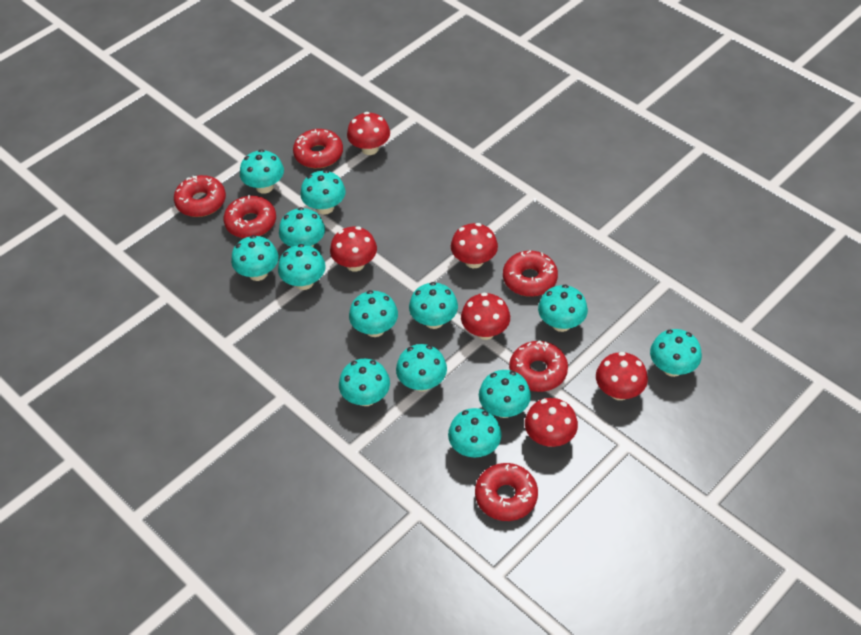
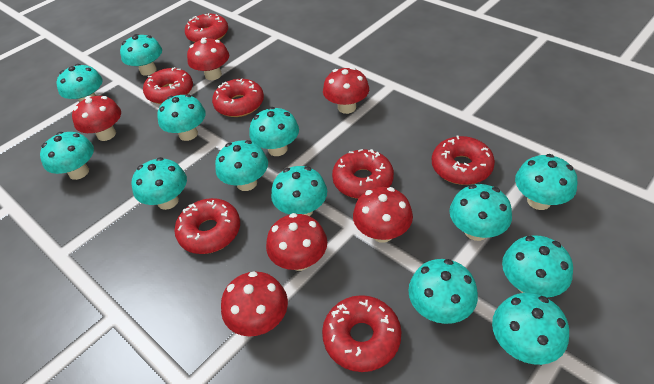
red donut: 6 -> 7

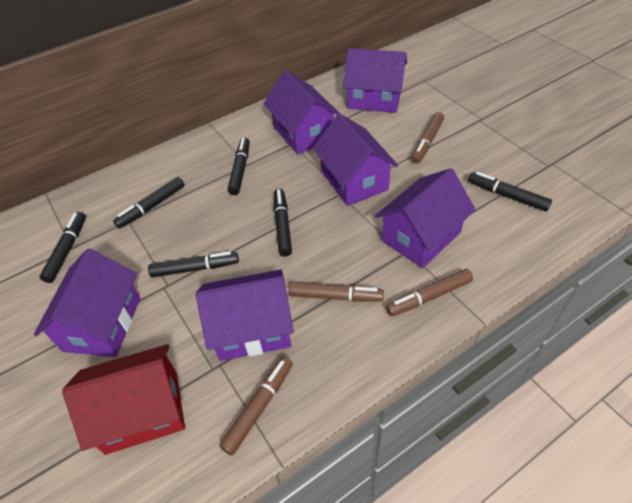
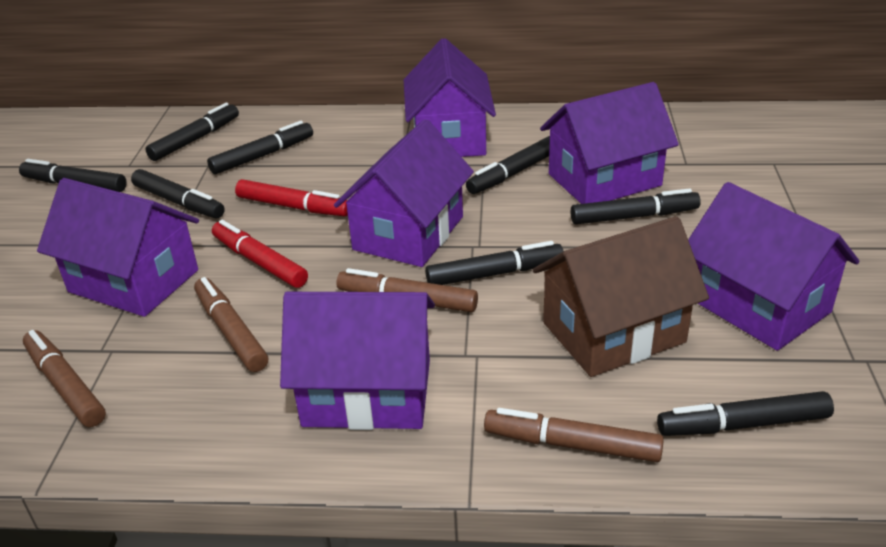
black marker: 6 -> 8
brown house: 0 -> 1
red house: 1 -> 0
red marker: 0 -> 2

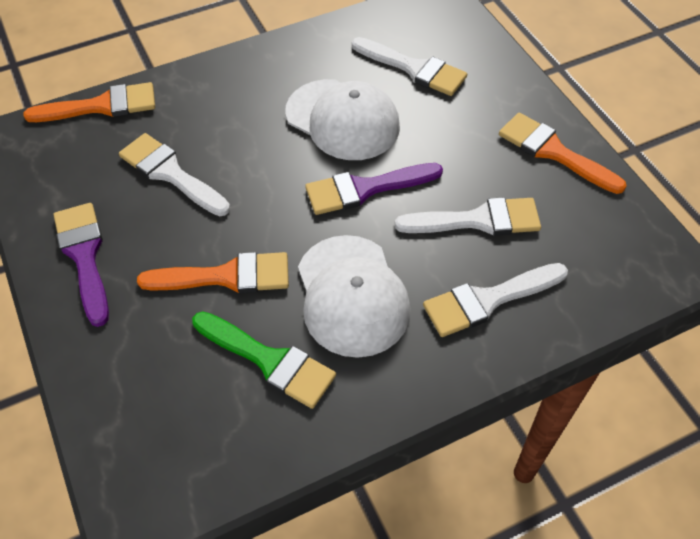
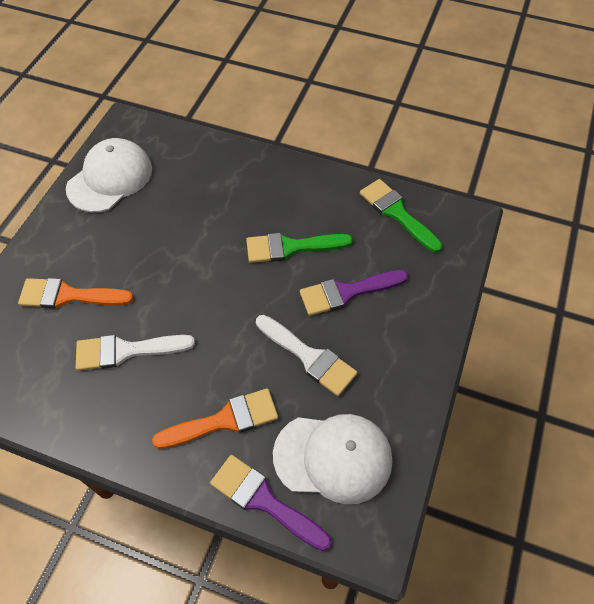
green brush: 1 -> 2
orange brush: 3 -> 2
white brush: 4 -> 2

● ● ● ●

What to work on:
Print the data again, word for word, without any pictures.

Output for this task:
red donut: 6 -> 7

black marker: 6 -> 8
brown house: 0 -> 1
red house: 1 -> 0
red marker: 0 -> 2

green brush: 1 -> 2
orange brush: 3 -> 2
white brush: 4 -> 2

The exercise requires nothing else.